*RECORDS TO PROCESS:*
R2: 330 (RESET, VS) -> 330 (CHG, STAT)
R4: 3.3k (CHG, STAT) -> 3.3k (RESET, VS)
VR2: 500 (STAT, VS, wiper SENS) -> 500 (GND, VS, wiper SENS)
--
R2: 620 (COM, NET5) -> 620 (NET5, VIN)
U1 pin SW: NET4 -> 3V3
==
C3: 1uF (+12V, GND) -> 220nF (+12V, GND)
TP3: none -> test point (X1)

*WHAT YOU NEED TO DO:* Reproduce, exactly as they stand in the data above, the lines from the one that holds "R2: 330 (RESET, VS) -> 330 (CHG, STAT)" to the one that holds "VR2: 500 (STAT, VS, wiper", inclusive.

*EXERCISE SOLUTION:*
R2: 330 (RESET, VS) -> 330 (CHG, STAT)
R4: 3.3k (CHG, STAT) -> 3.3k (RESET, VS)
VR2: 500 (STAT, VS, wiper SENS) -> 500 (GND, VS, wiper SENS)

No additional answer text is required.